● GIVEN INFORMATION:

============================================================

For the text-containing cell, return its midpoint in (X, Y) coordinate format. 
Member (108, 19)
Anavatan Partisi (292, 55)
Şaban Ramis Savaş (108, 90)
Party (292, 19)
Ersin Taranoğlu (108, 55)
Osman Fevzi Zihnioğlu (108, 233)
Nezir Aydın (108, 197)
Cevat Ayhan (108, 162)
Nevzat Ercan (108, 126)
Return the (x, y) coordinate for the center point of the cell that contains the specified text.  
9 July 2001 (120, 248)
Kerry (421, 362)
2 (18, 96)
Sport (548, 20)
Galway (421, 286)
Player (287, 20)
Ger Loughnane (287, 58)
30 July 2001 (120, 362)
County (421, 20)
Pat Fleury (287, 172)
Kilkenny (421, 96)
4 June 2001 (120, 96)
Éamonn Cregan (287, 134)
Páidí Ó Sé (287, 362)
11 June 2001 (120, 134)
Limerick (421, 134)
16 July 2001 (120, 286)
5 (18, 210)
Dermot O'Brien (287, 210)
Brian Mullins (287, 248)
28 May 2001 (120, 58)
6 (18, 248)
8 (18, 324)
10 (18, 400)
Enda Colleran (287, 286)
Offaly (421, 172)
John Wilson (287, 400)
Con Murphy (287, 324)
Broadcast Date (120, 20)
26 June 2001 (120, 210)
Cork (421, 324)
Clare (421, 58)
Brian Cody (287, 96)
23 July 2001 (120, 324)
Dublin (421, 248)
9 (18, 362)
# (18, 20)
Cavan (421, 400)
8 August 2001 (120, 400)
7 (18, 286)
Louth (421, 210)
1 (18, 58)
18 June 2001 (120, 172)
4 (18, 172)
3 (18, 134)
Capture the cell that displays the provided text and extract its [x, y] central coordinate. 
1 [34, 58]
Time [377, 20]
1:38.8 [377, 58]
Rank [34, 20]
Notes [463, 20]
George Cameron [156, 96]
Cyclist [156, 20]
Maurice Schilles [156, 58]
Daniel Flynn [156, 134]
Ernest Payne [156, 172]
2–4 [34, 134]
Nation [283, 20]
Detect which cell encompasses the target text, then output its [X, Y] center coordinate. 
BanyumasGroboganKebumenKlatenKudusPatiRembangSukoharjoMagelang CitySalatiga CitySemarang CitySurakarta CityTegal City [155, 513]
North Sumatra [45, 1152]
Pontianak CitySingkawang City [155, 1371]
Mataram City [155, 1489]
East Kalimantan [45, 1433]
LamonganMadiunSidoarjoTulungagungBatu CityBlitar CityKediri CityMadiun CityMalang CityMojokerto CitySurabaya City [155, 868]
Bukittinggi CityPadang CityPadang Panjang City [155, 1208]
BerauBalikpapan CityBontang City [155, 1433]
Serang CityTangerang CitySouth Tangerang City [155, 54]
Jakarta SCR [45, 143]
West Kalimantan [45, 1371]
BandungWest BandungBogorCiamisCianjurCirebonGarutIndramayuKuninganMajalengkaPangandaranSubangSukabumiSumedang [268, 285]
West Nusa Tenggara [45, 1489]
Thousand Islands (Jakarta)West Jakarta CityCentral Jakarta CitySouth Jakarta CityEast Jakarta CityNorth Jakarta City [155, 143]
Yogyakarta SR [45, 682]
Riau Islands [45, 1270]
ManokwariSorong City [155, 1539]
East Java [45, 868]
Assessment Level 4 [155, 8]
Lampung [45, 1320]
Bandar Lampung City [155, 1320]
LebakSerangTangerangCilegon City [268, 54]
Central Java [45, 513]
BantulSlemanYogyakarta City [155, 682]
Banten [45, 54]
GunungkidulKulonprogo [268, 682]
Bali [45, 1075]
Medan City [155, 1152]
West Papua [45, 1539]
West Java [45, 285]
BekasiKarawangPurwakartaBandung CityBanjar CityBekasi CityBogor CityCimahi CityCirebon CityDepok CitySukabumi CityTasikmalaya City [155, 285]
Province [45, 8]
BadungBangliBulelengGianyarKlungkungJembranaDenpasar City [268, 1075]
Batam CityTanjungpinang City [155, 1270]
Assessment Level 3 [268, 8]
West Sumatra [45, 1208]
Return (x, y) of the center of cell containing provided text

============================================================

● DESCRIPTION OF THE TASK:
Render each line of the records above as a JSON list of strings, one string per line, leaving out blank lines.

● OUTPUT FOR THIS EXERCISE:
[
  "For the text-containing cell, return its midpoint in (X, Y) coordinate format. ",
  "Member (108, 19)",
  "Anavatan Partisi (292, 55)",
  "Şaban Ramis Savaş (108, 90)",
  "Party (292, 19)",
  "Ersin Taranoğlu (108, 55)",
  "Osman Fevzi Zihnioğlu (108, 233)",
  "Nezir Aydın (108, 197)",
  "Cevat Ayhan (108, 162)",
  "Nevzat Ercan (108, 126)",
  "Return the (x, y) coordinate for the center point of the cell that contains the specified text.  ",
  "9 July 2001 (120, 248)",
  "Kerry (421, 362)",
  "2 (18, 96)",
  "Sport (548, 20)",
  "Galway (421, 286)",
  "Player (287, 20)",
  "Ger Loughnane (287, 58)",
  "30 July 2001 (120, 362)",
  "County (421, 20)",
  "Pat Fleury (287, 172)",
  "Kilkenny (421, 96)",
  "4 June 2001 (120, 96)",
  "Éamonn Cregan (287, 134)",
  "Páidí Ó Sé (287, 362)",
  "11 June 2001 (120, 134)",
  "Limerick (421, 134)",
  "16 July 2001 (120, 286)",
  "5 (18, 210)",
  "Dermot O'Brien (287, 210)",
  "Brian Mullins (287, 248)",
  "28 May 2001 (120, 58)",
  "6 (18, 248)",
  "8 (18, 324)",
  "10 (18, 400)",
  "Enda Colleran (287, 286)",
  "Offaly (421, 172)",
  "John Wilson (287, 400)",
  "Con Murphy (287, 324)",
  "Broadcast Date (120, 20)",
  "26 June 2001 (120, 210)",
  "Cork (421, 324)",
  "Clare (421, 58)",
  "Brian Cody (287, 96)",
  "23 July 2001 (120, 324)",
  "Dublin (421, 248)",
  "9 (18, 362)",
  "# (18, 20)",
  "Cavan (421, 400)",
  "8 August 2001 (120, 400)",
  "7 (18, 286)",
  "Louth (421, 210)",
  "1 (18, 58)",
  "18 June 2001 (120, 172)",
  "4 (18, 172)",
  "3 (18, 134)",
  "Capture the cell that displays the provided text and extract its [x, y] central coordinate. ",
  "1 [34, 58]",
  "Time [377, 20]",
  "1:38.8 [377, 58]",
  "Rank [34, 20]",
  "Notes [463, 20]",
  "George Cameron [156, 96]",
  "Cyclist [156, 20]",
  "Maurice Schilles [156, 58]",
  "Daniel Flynn [156, 134]",
  "Ernest Payne [156, 172]",
  "2–4 [34, 134]",
  "Nation [283, 20]",
  "Detect which cell encompasses the target text, then output its [X, Y] center coordinate. ",
  "BanyumasGroboganKebumenKlatenKudusPatiRembangSukoharjoMagelang CitySalatiga CitySemarang CitySurakarta CityTegal City [155, 513]",
  "North Sumatra [45, 1152]",
  "Pontianak CitySingkawang City [155, 1371]",
  "Mataram City [155, 1489]",
  "East Kalimantan [45, 1433]",
  "LamonganMadiunSidoarjoTulungagungBatu CityBlitar CityKediri CityMadiun CityMalang CityMojokerto CitySurabaya City [155, 868]",
  "Bukittinggi CityPadang CityPadang Panjang City [155, 1208]",
  "BerauBalikpapan CityBontang City [155, 1433]",
  "Serang CityTangerang CitySouth Tangerang City [155, 54]",
  "Jakarta SCR [45, 143]",
  "West Kalimantan [45, 1371]",
  "BandungWest BandungBogorCiamisCianjurCirebonGarutIndramayuKuninganMajalengkaPangandaranSubangSukabumiSumedang [268, 285]",
  "West Nusa Tenggara [45, 1489]",
  "Thousand Islands (Jakarta)West Jakarta CityCentral Jakarta CitySouth Jakarta CityEast Jakarta CityNorth Jakarta City [155, 143]",
  "Yogyakarta SR [45, 682]",
  "Riau Islands [45, 1270]",
  "ManokwariSorong City [155, 1539]",
  "East Java [45, 868]",
  "Assessment Level 4 [155, 8]",
  "Lampung [45, 1320]",
  "Bandar Lampung City [155, 1320]",
  "LebakSerangTangerangCilegon City [268, 54]",
  "Central Java [45, 513]",
  "BantulSlemanYogyakarta City [155, 682]",
  "Banten [45, 54]",
  "GunungkidulKulonprogo [268, 682]",
  "Bali [45, 1075]",
  "Medan City [155, 1152]",
  "West Papua [45, 1539]",
  "West Java [45, 285]",
  "BekasiKarawangPurwakartaBandung CityBanjar CityBekasi CityBogor CityCimahi CityCirebon CityDepok CitySukabumi CityTasikmalaya City [155, 285]",
  "Province [45, 8]",
  "BadungBangliBulelengGianyarKlungkungJembranaDenpasar City [268, 1075]",
  "Batam CityTanjungpinang City [155, 1270]",
  "Assessment Level 3 [268, 8]",
  "West Sumatra [45, 1208]",
  "Return (x, y) of the center of cell containing provided text"
]